-- Problem description --
Please give the records below again in full, exactly, with the images left out.

•••

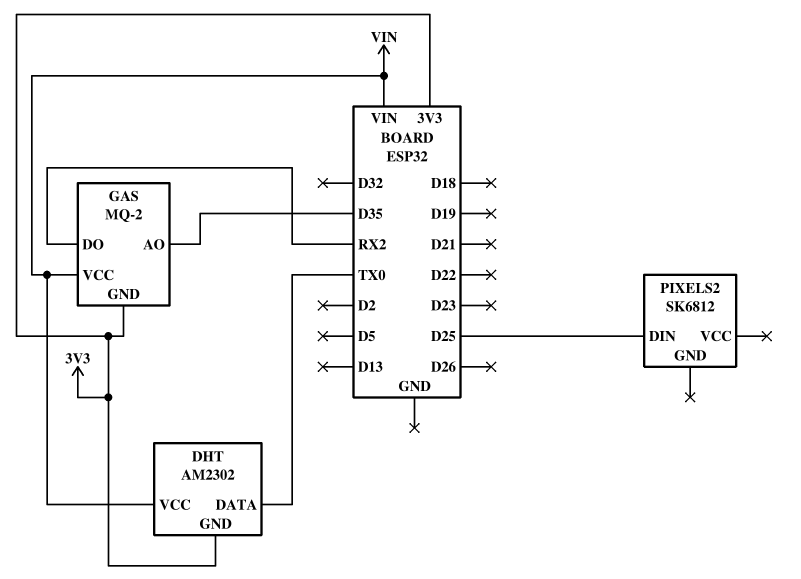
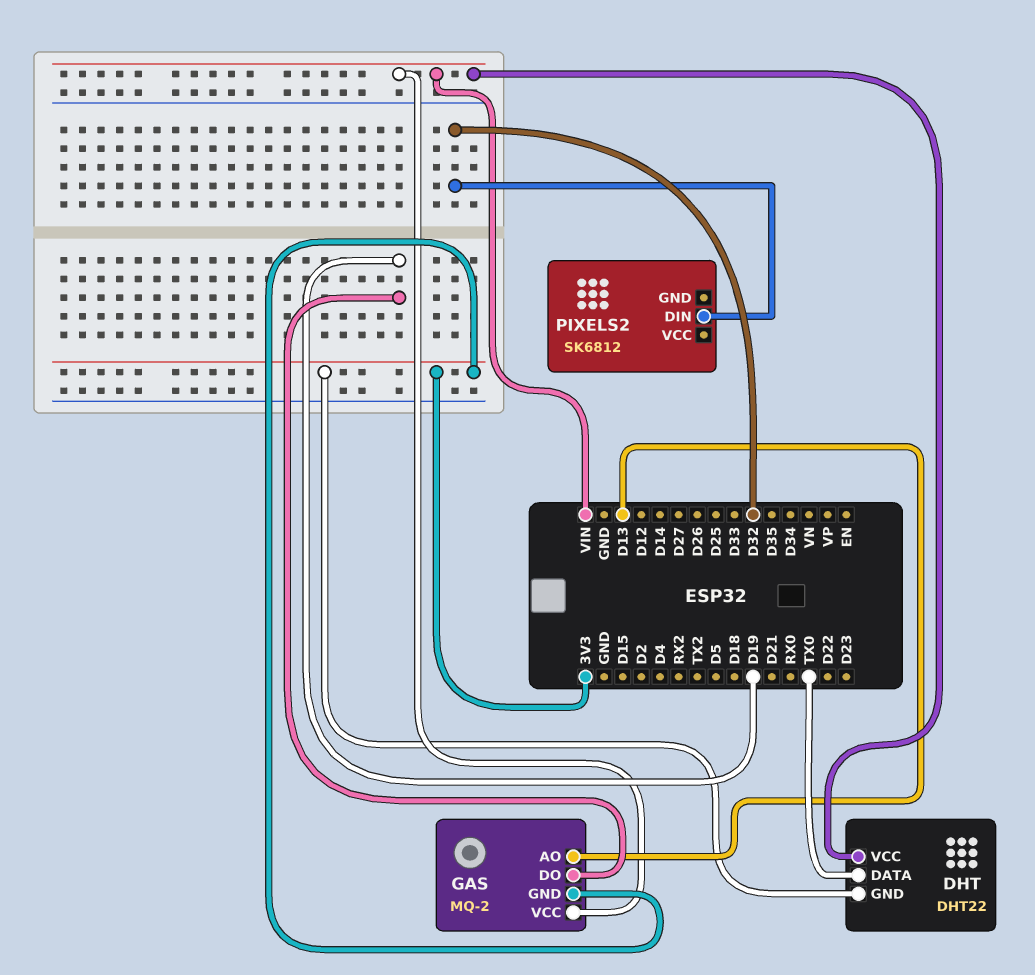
DHT: AM2302 -> DHT22
GAS pin AO: D35 -> D13
GAS pin DO: RX2 -> D19
PIXELS2 pin DIN: D25 -> D32

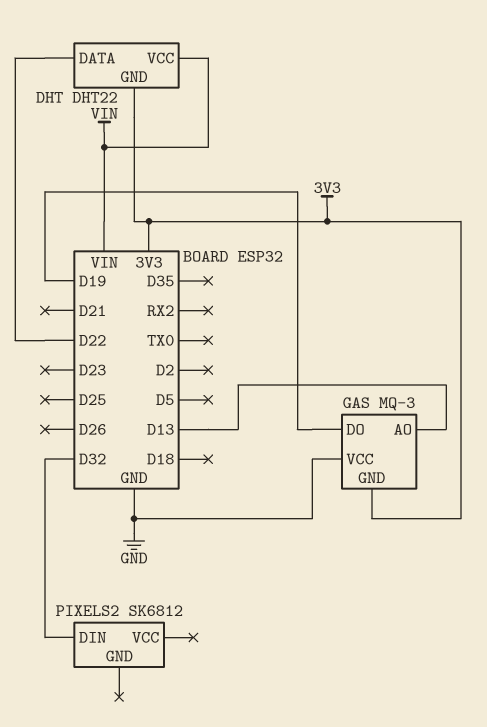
DHT pin DATA: TX0 -> D22
GAS: MQ-2 -> MQ-3
GAS pin VCC: VIN -> GND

•••

-- Task response --
DHT: AM2302 -> DHT22
GAS pin AO: D35 -> D13
GAS pin DO: RX2 -> D19
PIXELS2 pin DIN: D25 -> D32

DHT pin DATA: TX0 -> D22
GAS: MQ-2 -> MQ-3
GAS pin VCC: VIN -> GND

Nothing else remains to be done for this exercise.